[What is asked] Copy out, character for character, everything from the start of the entries below down to and including the line that contains "Gaston Therrien [295, 176]".

··· Given records ···

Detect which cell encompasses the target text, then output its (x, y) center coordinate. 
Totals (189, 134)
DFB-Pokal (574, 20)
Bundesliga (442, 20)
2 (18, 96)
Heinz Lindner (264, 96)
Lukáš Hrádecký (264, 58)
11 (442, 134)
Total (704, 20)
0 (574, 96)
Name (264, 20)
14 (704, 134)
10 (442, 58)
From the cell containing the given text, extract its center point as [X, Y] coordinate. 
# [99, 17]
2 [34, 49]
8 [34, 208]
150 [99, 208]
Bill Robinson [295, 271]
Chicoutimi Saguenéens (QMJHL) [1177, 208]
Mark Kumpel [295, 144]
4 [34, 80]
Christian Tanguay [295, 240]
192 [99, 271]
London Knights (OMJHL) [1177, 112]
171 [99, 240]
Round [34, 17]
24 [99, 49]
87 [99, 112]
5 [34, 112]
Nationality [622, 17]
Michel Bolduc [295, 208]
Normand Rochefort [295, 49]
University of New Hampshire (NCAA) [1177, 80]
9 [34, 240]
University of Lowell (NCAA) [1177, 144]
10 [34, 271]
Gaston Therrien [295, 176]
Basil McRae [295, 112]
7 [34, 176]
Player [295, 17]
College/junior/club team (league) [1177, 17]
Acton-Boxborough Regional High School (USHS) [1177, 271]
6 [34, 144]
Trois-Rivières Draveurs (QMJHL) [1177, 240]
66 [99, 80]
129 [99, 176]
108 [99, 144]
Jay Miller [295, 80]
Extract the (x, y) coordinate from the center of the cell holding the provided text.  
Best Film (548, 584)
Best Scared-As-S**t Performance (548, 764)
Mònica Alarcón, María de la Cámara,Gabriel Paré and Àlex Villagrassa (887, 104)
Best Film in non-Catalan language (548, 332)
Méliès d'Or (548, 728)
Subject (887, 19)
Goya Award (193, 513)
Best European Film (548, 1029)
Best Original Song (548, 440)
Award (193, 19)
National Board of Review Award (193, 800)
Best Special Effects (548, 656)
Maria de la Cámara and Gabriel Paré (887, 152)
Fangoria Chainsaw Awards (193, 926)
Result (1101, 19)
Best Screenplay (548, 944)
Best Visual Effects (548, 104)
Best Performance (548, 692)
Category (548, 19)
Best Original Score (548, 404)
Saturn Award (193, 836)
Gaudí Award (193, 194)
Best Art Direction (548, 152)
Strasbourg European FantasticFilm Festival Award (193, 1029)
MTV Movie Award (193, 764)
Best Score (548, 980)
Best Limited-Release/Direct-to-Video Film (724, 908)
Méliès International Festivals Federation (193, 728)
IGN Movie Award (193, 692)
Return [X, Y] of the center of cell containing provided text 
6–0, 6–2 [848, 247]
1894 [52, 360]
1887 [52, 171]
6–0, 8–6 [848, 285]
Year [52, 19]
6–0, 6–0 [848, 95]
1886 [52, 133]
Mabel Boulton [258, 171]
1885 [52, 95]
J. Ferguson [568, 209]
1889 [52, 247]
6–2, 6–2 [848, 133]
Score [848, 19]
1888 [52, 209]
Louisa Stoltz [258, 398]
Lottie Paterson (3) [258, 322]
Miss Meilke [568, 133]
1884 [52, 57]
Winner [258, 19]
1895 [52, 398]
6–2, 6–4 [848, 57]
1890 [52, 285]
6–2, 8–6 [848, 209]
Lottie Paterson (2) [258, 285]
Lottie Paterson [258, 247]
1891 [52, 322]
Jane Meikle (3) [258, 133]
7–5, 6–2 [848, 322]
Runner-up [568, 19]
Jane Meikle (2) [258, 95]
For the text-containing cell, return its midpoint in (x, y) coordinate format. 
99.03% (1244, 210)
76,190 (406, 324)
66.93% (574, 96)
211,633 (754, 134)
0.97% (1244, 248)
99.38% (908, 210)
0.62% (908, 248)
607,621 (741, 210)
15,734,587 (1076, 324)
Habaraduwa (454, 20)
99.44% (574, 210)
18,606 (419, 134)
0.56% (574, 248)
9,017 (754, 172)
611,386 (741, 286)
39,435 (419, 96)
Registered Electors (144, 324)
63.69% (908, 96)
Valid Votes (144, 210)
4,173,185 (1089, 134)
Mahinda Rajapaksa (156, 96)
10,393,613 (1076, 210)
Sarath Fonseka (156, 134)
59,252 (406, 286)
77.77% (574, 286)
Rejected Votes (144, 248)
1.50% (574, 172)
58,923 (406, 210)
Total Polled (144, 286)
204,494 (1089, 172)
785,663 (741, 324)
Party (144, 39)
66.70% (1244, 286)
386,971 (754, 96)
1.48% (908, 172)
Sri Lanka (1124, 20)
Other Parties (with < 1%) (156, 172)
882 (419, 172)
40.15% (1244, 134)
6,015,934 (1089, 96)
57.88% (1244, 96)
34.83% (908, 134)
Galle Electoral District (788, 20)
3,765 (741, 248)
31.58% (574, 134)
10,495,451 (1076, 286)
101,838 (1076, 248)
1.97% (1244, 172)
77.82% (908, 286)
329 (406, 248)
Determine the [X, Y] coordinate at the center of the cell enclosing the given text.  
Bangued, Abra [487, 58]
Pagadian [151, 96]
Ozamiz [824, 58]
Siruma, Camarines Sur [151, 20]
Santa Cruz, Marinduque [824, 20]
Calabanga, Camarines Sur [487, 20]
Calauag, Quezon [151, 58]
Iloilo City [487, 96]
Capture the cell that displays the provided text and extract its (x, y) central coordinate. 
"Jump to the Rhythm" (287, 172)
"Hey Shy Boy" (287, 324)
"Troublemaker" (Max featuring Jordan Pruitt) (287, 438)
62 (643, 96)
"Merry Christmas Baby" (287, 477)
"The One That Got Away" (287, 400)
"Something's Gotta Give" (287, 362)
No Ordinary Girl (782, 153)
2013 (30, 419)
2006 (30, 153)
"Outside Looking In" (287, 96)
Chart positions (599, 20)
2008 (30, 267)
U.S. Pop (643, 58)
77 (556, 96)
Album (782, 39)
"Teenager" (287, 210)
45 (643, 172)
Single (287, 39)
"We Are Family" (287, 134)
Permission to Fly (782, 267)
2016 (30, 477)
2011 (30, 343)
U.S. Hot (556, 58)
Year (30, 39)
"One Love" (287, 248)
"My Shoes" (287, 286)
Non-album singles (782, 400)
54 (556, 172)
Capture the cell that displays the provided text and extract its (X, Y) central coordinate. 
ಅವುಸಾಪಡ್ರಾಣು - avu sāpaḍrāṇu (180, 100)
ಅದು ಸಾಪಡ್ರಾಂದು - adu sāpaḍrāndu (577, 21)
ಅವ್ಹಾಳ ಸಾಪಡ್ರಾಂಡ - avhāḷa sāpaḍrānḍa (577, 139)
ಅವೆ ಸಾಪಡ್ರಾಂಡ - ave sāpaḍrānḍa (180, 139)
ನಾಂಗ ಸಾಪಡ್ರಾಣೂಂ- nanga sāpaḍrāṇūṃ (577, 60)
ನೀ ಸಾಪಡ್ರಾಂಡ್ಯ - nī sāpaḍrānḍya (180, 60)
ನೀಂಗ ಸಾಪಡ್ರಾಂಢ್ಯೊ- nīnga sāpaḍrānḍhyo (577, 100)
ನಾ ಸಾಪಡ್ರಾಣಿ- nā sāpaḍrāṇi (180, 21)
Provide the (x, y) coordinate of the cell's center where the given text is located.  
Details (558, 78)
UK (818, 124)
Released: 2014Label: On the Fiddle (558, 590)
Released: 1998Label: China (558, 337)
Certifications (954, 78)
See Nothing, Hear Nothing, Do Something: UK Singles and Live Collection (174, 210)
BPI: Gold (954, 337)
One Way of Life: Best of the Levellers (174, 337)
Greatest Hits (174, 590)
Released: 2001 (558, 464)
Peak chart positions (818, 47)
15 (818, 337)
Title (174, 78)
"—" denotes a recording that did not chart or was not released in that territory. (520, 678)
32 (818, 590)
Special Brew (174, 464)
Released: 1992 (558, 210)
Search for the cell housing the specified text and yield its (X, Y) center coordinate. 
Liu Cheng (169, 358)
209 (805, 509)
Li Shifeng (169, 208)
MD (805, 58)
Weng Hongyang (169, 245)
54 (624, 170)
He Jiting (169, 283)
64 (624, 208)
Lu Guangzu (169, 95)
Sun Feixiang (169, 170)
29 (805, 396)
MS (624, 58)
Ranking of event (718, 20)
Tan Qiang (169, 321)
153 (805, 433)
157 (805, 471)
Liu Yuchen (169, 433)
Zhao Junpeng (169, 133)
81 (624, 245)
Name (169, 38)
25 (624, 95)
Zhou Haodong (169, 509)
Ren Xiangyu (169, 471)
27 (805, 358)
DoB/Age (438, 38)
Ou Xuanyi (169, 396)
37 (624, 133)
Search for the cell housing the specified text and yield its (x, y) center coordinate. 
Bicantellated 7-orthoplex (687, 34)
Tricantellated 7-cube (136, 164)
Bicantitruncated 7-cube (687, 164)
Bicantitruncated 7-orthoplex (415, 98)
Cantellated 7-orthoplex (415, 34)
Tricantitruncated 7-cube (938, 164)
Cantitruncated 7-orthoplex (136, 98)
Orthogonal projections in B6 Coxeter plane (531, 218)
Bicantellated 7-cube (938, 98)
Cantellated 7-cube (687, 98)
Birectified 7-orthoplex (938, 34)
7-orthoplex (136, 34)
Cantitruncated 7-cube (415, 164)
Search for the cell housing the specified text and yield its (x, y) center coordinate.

···

[Response to the exercise]
Detect which cell encompasses the target text, then output its (x, y) center coordinate. 
Totals (189, 134)
DFB-Pokal (574, 20)
Bundesliga (442, 20)
2 (18, 96)
Heinz Lindner (264, 96)
Lukáš Hrádecký (264, 58)
11 (442, 134)
Total (704, 20)
0 (574, 96)
Name (264, 20)
14 (704, 134)
10 (442, 58)
From the cell containing the given text, extract its center point as [X, Y] coordinate. 
# [99, 17]
2 [34, 49]
8 [34, 208]
150 [99, 208]
Bill Robinson [295, 271]
Chicoutimi Saguenéens (QMJHL) [1177, 208]
Mark Kumpel [295, 144]
4 [34, 80]
Christian Tanguay [295, 240]
192 [99, 271]
London Knights (OMJHL) [1177, 112]
171 [99, 240]
Round [34, 17]
24 [99, 49]
87 [99, 112]
5 [34, 112]
Nationality [622, 17]
Michel Bolduc [295, 208]
Normand Rochefort [295, 49]
University of New Hampshire (NCAA) [1177, 80]
9 [34, 240]
University of Lowell (NCAA) [1177, 144]
10 [34, 271]
Gaston Therrien [295, 176]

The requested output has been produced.